WHAT THIS TASK INVOLVES
From the start of the records up to and including the line with "road 2 (primary): [(0,412),(179,501)]", switch "track" to "trail" and change nothing else. Give back only those lines, without the pictures.

>> begin RECORDS SHOWN

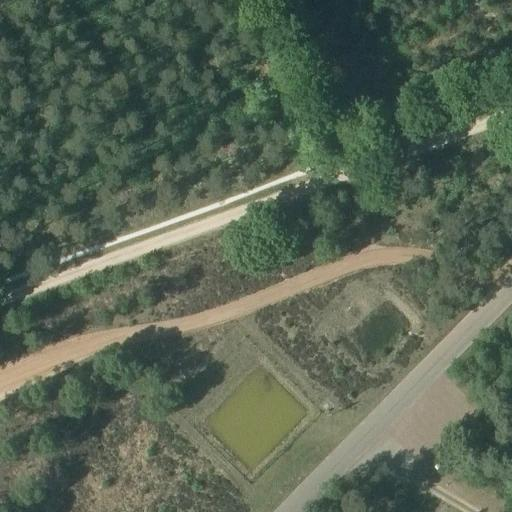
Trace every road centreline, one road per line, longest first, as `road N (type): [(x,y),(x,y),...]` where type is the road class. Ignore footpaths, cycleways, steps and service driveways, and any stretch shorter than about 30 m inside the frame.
road 1 (track): [(0,302),(511,117)]
road 2 (track): [(0,374),(123,334),(233,312),(381,256),(465,265),(511,284)]
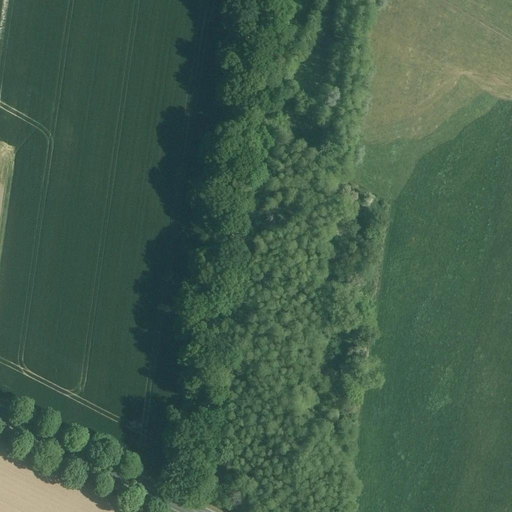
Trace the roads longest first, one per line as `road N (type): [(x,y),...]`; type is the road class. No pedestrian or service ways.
road 1 (unclassified): [(179,501),(261,0)]
road 2 (primary): [(0,412),(179,501)]
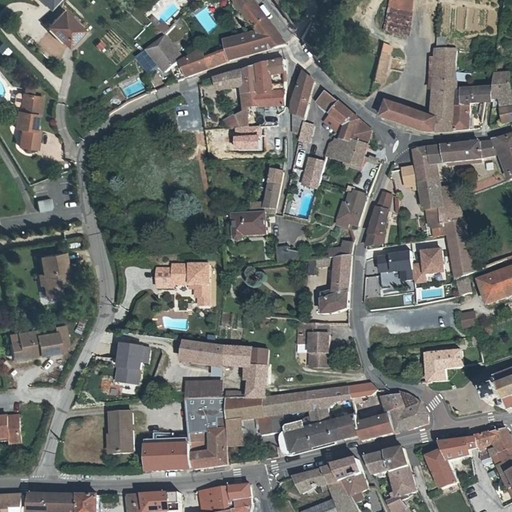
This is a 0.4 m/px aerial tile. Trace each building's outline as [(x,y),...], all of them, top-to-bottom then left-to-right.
[(39,0),(52,12),(63,0),(39,0)] [(262,38),(272,51),(286,47),(253,0),(234,0),(244,16),(262,38)] [(392,0),(386,27),(409,32),(415,0),(392,0)] [(64,14),(50,28),(57,34),(55,37),(68,49),(69,48),(82,35),(84,33),(64,14)] [(176,27),(180,31),(186,25),(182,21),(176,27)] [(82,35),(69,48),(71,50),(84,37),(82,35)] [(165,75),(183,61),(166,37),(147,52),(165,75)] [(231,63),(272,51),(262,38),(227,50),(228,53),(231,63)] [(459,78),(460,71),(460,53),(449,52),(448,42),(439,42),(437,118),(390,102),(389,105),(383,103),(380,111),(386,114),(384,119),(388,120),(426,132),(430,133),(457,131),(457,130),(458,106),(459,89),(459,78)] [(381,49),(375,73),(385,76),(391,51),(381,49)] [(220,67),(231,63),(228,53),(205,62),(209,72),(220,67)] [(460,71),(459,78),(476,78),(478,53),(465,53),(465,70),(460,71)] [(209,72),(205,62),(202,54),(183,68),(189,80),(209,72)] [(145,56),(137,63),(149,80),(158,73),(145,56)] [(393,58),(392,68),(403,69),(404,59),(393,58)] [(287,60),(259,67),(260,93),(275,93),(274,86),(273,76),(287,73),(287,60)] [(260,93),(259,67),(243,71),(232,75),(216,81),(219,93),(227,91),(245,87),(246,94),(260,93)] [(498,88),(497,100),(503,98),(511,77),(511,73),(498,74),(498,78),(498,88)] [(296,102),(295,115),(308,117),(310,107),(318,83),(306,74),(296,102)] [(511,77),(503,98),(507,122),(511,121),(511,77)] [(489,102),(497,100),(498,88),(459,89),(458,106),(474,104),(480,104),(489,102)] [(45,101),(34,100),(36,92),(27,90),(26,98),(24,98),(22,109),(21,115),(18,114),(15,130),(23,132),(36,134),(39,118),(41,119),(45,101)] [(260,93),(246,94),(248,108),(288,108),(288,93),(275,93),(260,93)] [(333,116),(342,104),(329,93),(320,104),(331,114),(333,116)] [(22,109),(24,98),(19,97),(17,98),(16,106),(17,109),(19,109),(22,109)] [(345,130),(342,135),(370,146),(378,129),(361,119),(360,120),(342,104),(333,116),(331,119),(345,130)] [(474,104),(458,106),(457,130),(463,130),(471,129),(474,104)] [(240,119),(242,129),(251,129),(249,113),(240,119)] [(295,126),(305,128),(307,123),(308,117),(295,115),(295,126)] [(242,129),(240,119),(239,117),(231,119),(233,130),(242,129)] [(307,123),(305,128),(303,139),(305,140),(312,141),(316,124),(307,123)] [(36,134),(23,132),(20,150),(38,152),(41,135),(36,134)] [(370,146),(342,135),(338,143),(332,141),(330,142),(326,155),(362,167),(370,146)] [(508,153),(511,151),(511,137),(496,141),(496,143),(498,150),(506,148),(508,153)] [(496,143),(445,148),(448,164),(486,160),(486,157),(503,154),(508,153),(506,148),(498,150),(496,143)] [(441,181),(438,166),(437,164),(435,165),(432,148),(415,152),(418,168),(421,185),(441,182),(441,181)] [(445,148),(432,148),(435,165),(437,164),(438,166),(448,164),(445,148)] [(511,165),(508,153),(503,154),(509,173),(511,171),(511,165)] [(313,159),(309,158),(304,175),(306,177),(303,185),(306,185),(313,159)] [(309,186),(312,179),(319,181),(324,162),(313,159),(306,185),(309,186)] [(441,182),(421,185),(418,168),(404,170),(408,187),(415,185),(416,191),(422,190),(426,208),(428,208),(429,214),(433,235),(439,234),(448,233),(447,226),(446,226),(444,213),(448,212),(444,189),(443,189),(441,182)] [(393,173),(398,188),(407,185),(403,170),(393,173)] [(270,209),(270,215),(279,215),(287,173),(276,172),(270,205),(270,209)] [(441,182),(443,189),(444,189),(448,212),(444,213),(446,226),(447,226),(449,226),(449,232),(458,279),(477,271),(467,218),(457,196),(454,193),(446,179),(441,181),(441,182)] [(338,227),(349,230),(350,230),(351,226),(358,228),(368,196),(355,193),(354,196),(351,195),(348,207),(345,206),(338,227)] [(378,210),(390,214),(393,199),(383,195),(378,210)] [(40,214),(52,212),(54,209),(52,201),(38,203),(40,214)] [(255,216),(270,215),(270,209),(270,205),(256,205),(255,216)] [(384,244),(390,214),(378,210),(370,237),(368,237),(367,246),(384,244)] [(270,215),(255,216),(237,216),(238,238),(271,236),(270,215)] [(343,248),(330,250),(331,259),(352,256),(352,250),(352,248),(354,243),(347,242),(347,243),(343,243),(343,248)] [(426,264),(417,264),(418,282),(450,280),(448,250),(425,252),(426,264)] [(281,266),(304,266),(304,251),(281,251),(281,266)] [(366,296),(418,292),(415,254),(380,256),(381,276),(365,277),(366,296)] [(44,276),(43,276),(44,285),(47,298),(61,296),(60,287),(69,286),(67,278),(64,278),(63,272),(66,272),(68,272),(65,255),(41,258),(44,276)] [(352,257),(307,262),(307,275),(317,274),(317,267),(335,265),(335,291),(324,294),(325,315),(339,314),(351,310),(352,257)] [(504,262),(507,269),(480,280),(490,304),(511,294),(511,263),(510,259),(504,262)] [(176,285),(192,285),(197,285),(198,290),(197,298),(201,298),(211,298),(212,266),(175,266),(175,270),(159,270),(160,288),(175,288),(176,285)] [(468,277),(459,281),(464,297),(473,293),(468,277)] [(211,298),(201,298),(201,307),(211,307),(211,298)] [(463,314),(466,330),(481,328),(478,312),(463,314)] [(316,326),(306,321),(306,328),(299,328),(299,335),(312,336),(311,368),(330,368),(331,335),(329,335),(329,326),(316,326)] [(57,330),(57,334),(59,345),(67,344),(66,329),(57,330)] [(210,334),(203,330),(198,339),(205,343),(210,334)] [(19,336),(20,342),(22,355),(34,353),(34,357),(60,353),(59,345),(57,334),(38,337),(38,333),(19,336)] [(22,355),(20,342),(12,343),(15,360),(34,357),(34,353),(22,355)] [(262,397),(268,397),(270,363),(271,352),(228,350),(182,343),(180,358),(185,359),(184,360),(217,366),(227,368),(252,368),(251,398),(262,397)] [(153,348),(124,345),(121,385),(143,387),(144,374),(146,374),(146,365),(151,366),(153,348)] [(433,383),(448,381),(447,369),(465,367),(463,350),(430,354),(433,383)] [(227,368),(217,366),(217,378),(227,378),(227,368)] [(502,411),(506,410),(507,413),(509,413),(509,412),(511,410),(511,368),(506,372),(505,370),(503,371),(504,372),(495,376),(495,375),(493,375),(496,381),(491,383),(490,385),(493,391),(490,392),(489,391),(488,391),(488,393),(487,393),(487,396),(489,395),(492,404),(491,405),(492,407),(493,407),(494,408),(495,407),(495,406),(498,405),(500,409),(502,411)] [(191,386),(190,400),(226,399),(225,384),(191,386)] [(351,387),(354,398),(374,395),(379,391),(372,384),(351,386),(351,387)] [(308,392),(311,411),(329,408),(339,402),(354,400),(354,398),(351,387),(308,392)] [(308,392),(278,396),(268,397),(262,397),(265,416),(261,416),(263,435),(285,432),(282,414),(311,411),(308,392)] [(400,393),(400,394),(403,408),(388,412),(395,436),(395,438),(430,424),(431,413),(427,407),(420,397),(400,393)] [(403,408),(400,394),(384,398),(388,412),(403,408)] [(229,399),(230,420),(244,418),(261,416),(265,416),(262,397),(251,398),(229,399)] [(222,431),(221,429),(229,428),(231,428),(230,420),(229,399),(226,399),(190,400),(188,400),(192,435),(206,434),(208,450),(213,449),(212,432),(222,431)] [(329,408),(311,411),(313,419),(305,421),(304,422),(304,423),(291,427),(290,429),(291,433),(287,434),(286,435),(285,440),(285,443),(286,446),(287,449),(289,451),(290,453),(290,456),(337,444),(333,425),(329,408)] [(360,427),(362,437),(364,443),(395,436),(388,412),(378,415),(379,421),(360,427)] [(113,414),(114,437),(117,437),(118,454),(135,454),(134,413),(113,414)] [(0,439),(12,439),(12,445),(23,444),(20,417),(0,418),(0,439)] [(231,428),(231,429),(245,428),(244,418),(230,420),(231,428)] [(343,423),(347,441),(362,437),(360,427),(359,419),(343,423)] [(343,423),(333,425),(337,444),(347,441),(343,423)] [(192,439),(193,446),(195,470),(196,471),(230,466),(229,428),(221,429),(222,431),(212,432),(213,449),(208,450),(206,434),(192,435),(192,439)] [(245,428),(231,429),(231,445),(246,444),(245,428)] [(477,439),(480,450),(481,453),(491,450),(490,446),(497,443),(499,449),(491,452),(492,455),(482,458),(483,462),(503,456),(511,452),(511,438),(508,431),(477,438),(477,439)] [(182,456),(184,471),(195,470),(192,439),(169,440),(171,457),(182,456)] [(477,439),(468,441),(471,451),(480,450),(477,439)] [(184,471),(182,456),(171,457),(169,440),(147,441),(149,472),(184,471)] [(442,444),(445,452),(450,462),(473,458),(471,451),(468,441),(442,444)] [(405,449),(388,453),(393,471),(393,473),(411,468),(405,449)] [(450,462),(445,452),(430,459),(444,490),(451,487),(459,484),(450,462)] [(511,452),(503,456),(507,465),(508,466),(511,464),(511,452)] [(393,471),(388,453),(368,458),(377,477),(393,471)] [(351,463),(336,467),(341,482),(346,481),(365,476),(360,460),(351,463)] [(511,464),(508,466),(507,465),(502,467),(501,468),(501,470),(511,492),(511,477),(511,476),(511,464)] [(341,482),(336,467),(295,478),(304,495),(317,487),(331,486),(336,497),(351,492),(346,481),(341,482)] [(400,498),(401,498),(419,493),(411,468),(393,473),(399,494),(400,498)] [(351,492),(354,497),(371,490),(365,476),(346,481),(351,492)] [(459,484),(451,487),(454,494),(462,491),(459,484)] [(236,511),(239,511),(256,508),(252,487),(233,489),(217,491),(220,511),(236,511)] [(205,492),(208,511),(220,511),(217,491),(205,492)] [(361,511),(354,497),(351,492),(336,497),(338,500),(342,511),(361,511)] [(400,498),(399,494),(389,497),(388,498),(394,511),(404,511),(409,510),(401,498),(400,498)] [(148,511),(185,511),(183,495),(167,496),(163,497),(146,497),(148,511)] [(19,496),(0,497),(0,511),(12,511),(24,511),(26,496),(19,496)] [(31,511),(82,511),(82,498),(54,497),(33,496),(31,511)] [(132,498),(133,511),(148,511),(146,497),(132,498)] [(82,498),(82,511),(101,511),(101,499),(82,498)] [(342,511),(338,500),(332,503),(336,511),(342,511)] [(336,511),(332,503),(321,507),(323,511),(336,511)]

>> end RECORDS SHOWN

REPLY TO THE EXERCISE
Trace every road centreline, one road per line, longest first, as `road N (type): [(x,y),(x,y),...]` where type is the road class. Ignore footpaths, cycleways, steps and service driveways, and any stretch shorter than about 30 m inside the frame.
road 1 (trail): [(0,302),(511,117)]
road 2 (trail): [(0,374),(123,334),(233,312),(381,256),(465,265),(511,284)]
Trace the roads longest first, one per line as `road N (type): [(x,y),...]`; type is the road class. No pedestrian or service ways.
road 1 (unclassified): [(179,501),(261,0)]
road 2 (primary): [(0,412),(179,501)]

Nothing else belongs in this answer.